- _Data listing_
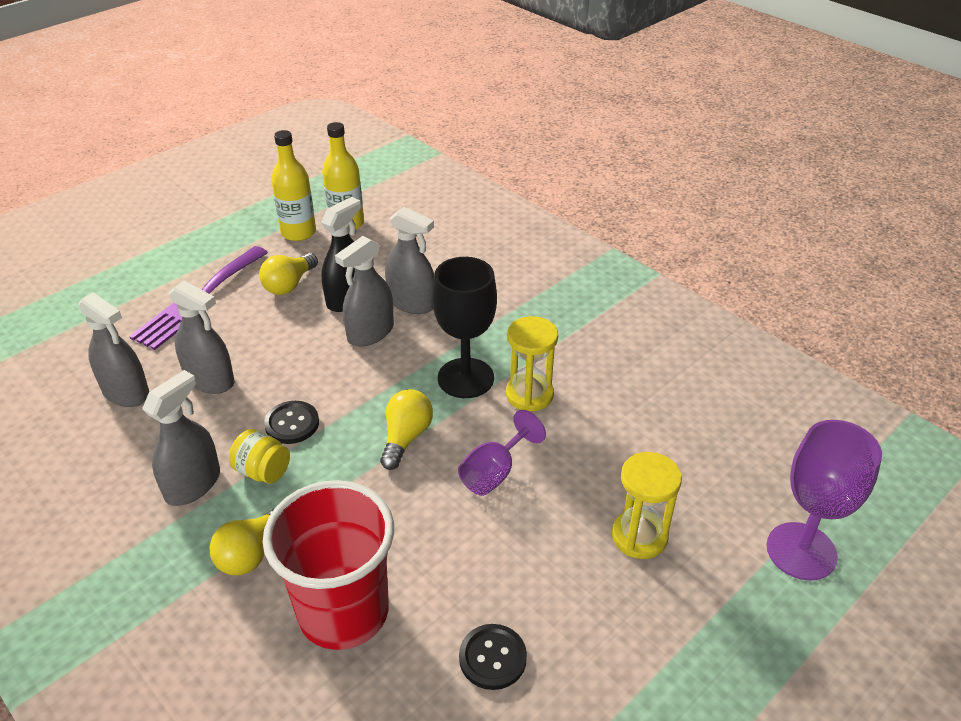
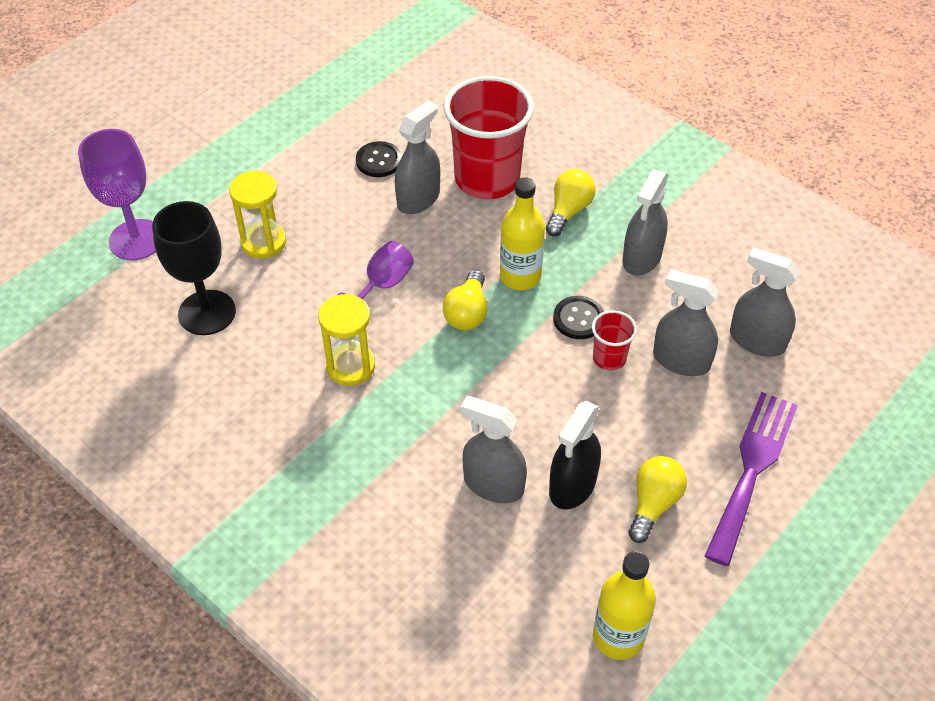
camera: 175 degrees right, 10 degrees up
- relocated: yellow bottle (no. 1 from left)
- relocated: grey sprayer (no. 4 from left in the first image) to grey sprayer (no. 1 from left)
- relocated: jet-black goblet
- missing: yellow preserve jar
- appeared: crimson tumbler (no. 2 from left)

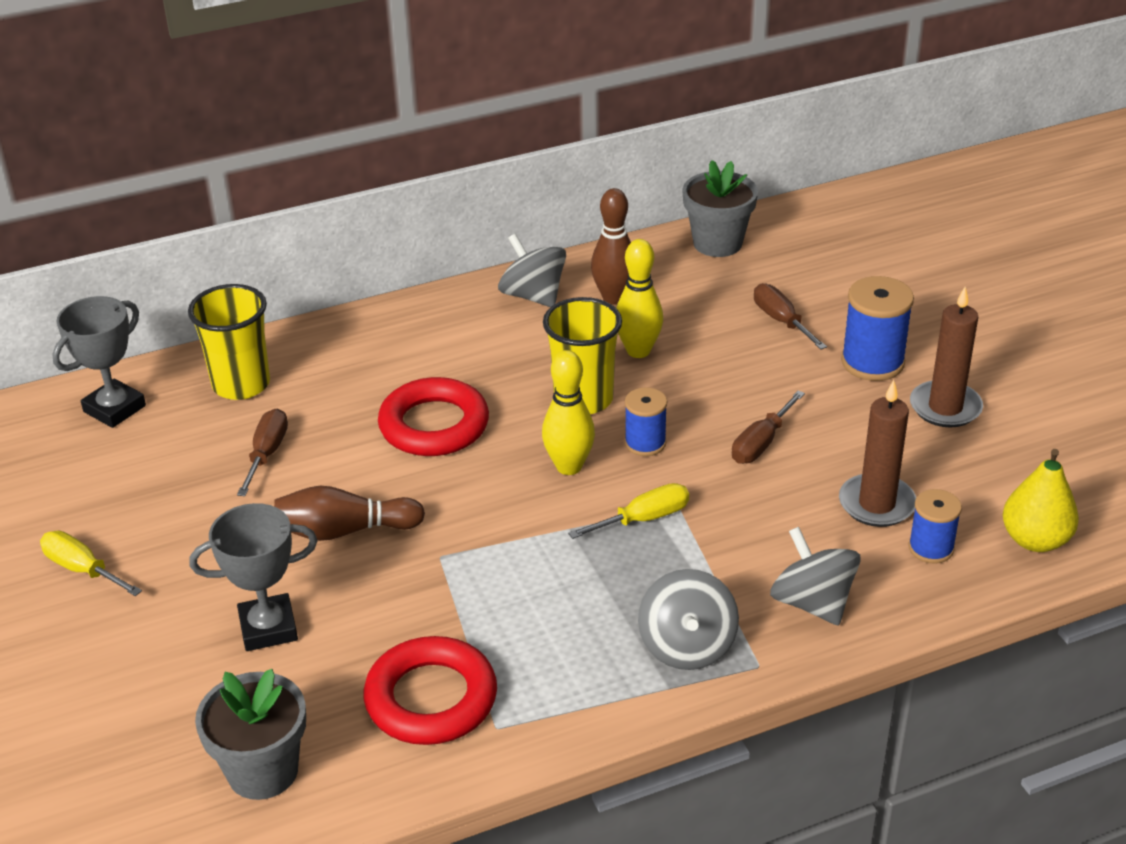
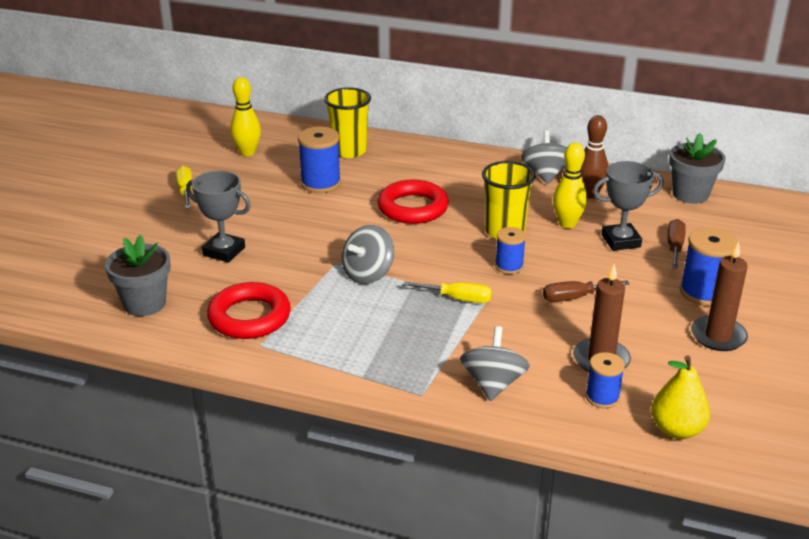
camera: 40 degrees right, 5 degrees down
- relocated: grey trophy (no. 1 from left in the first image) to grey trophy (no. 2 from left)
- relocated: yellow skittle (no. 1 from left)
- exchanged: dark brown flat screwdriver (no. 1 from left) to cobalt reel of thread (no. 1 from left)
- missing: dark brown skittle (no. 1 from left)
- relocated: grey whirligig (no. 2 from left in the first image) to grey whirligig (no. 1 from left)

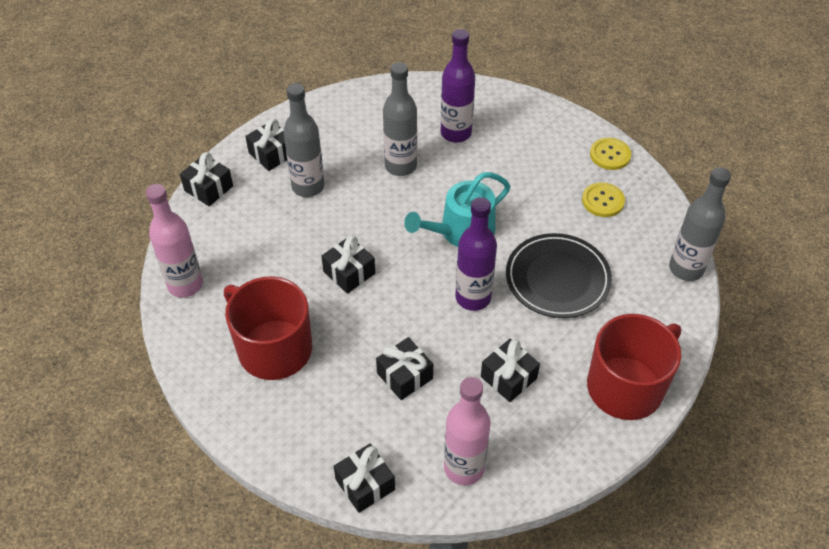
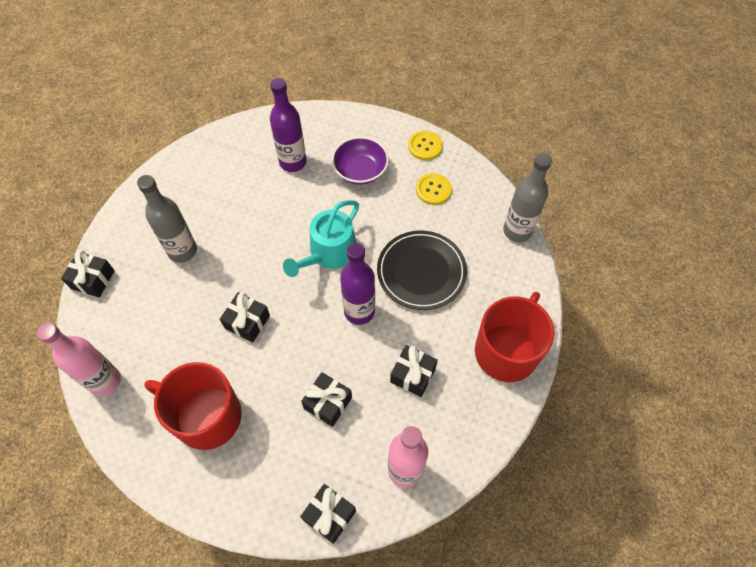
camera: 20 degrees left, 10 degrees up
- missing: grey bottle (no. 2 from left)
- missing: jet-black wrapped gift (no. 2 from left)
- appeared: violet deep dish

- _Prompt_
Set down all the material exactly once more. No pictures.

- _Expected output_
camera: 175 degrees right, 10 degrees up
- relocated: yellow bottle (no. 1 from left)
- relocated: grey sprayer (no. 4 from left in the first image) to grey sprayer (no. 1 from left)
- relocated: jet-black goblet
- missing: yellow preserve jar
- appeared: crimson tumbler (no. 2 from left)

camera: 40 degrees right, 5 degrees down
- relocated: grey trophy (no. 1 from left in the first image) to grey trophy (no. 2 from left)
- relocated: yellow skittle (no. 1 from left)
- exchanged: dark brown flat screwdriver (no. 1 from left) to cobalt reel of thread (no. 1 from left)
- missing: dark brown skittle (no. 1 from left)
- relocated: grey whirligig (no. 2 from left in the first image) to grey whirligig (no. 1 from left)

camera: 20 degrees left, 10 degrees up
- missing: grey bottle (no. 2 from left)
- missing: jet-black wrapped gift (no. 2 from left)
- appeared: violet deep dish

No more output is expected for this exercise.